___ COLLECTED DATA ___

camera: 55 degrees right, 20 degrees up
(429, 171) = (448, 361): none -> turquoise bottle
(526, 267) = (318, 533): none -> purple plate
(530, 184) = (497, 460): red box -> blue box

___

TASK ITEM — If a line above holds the word "none", copy it.

RESPONSE —
(429, 171) = (448, 361): none -> turquoise bottle
(526, 267) = (318, 533): none -> purple plate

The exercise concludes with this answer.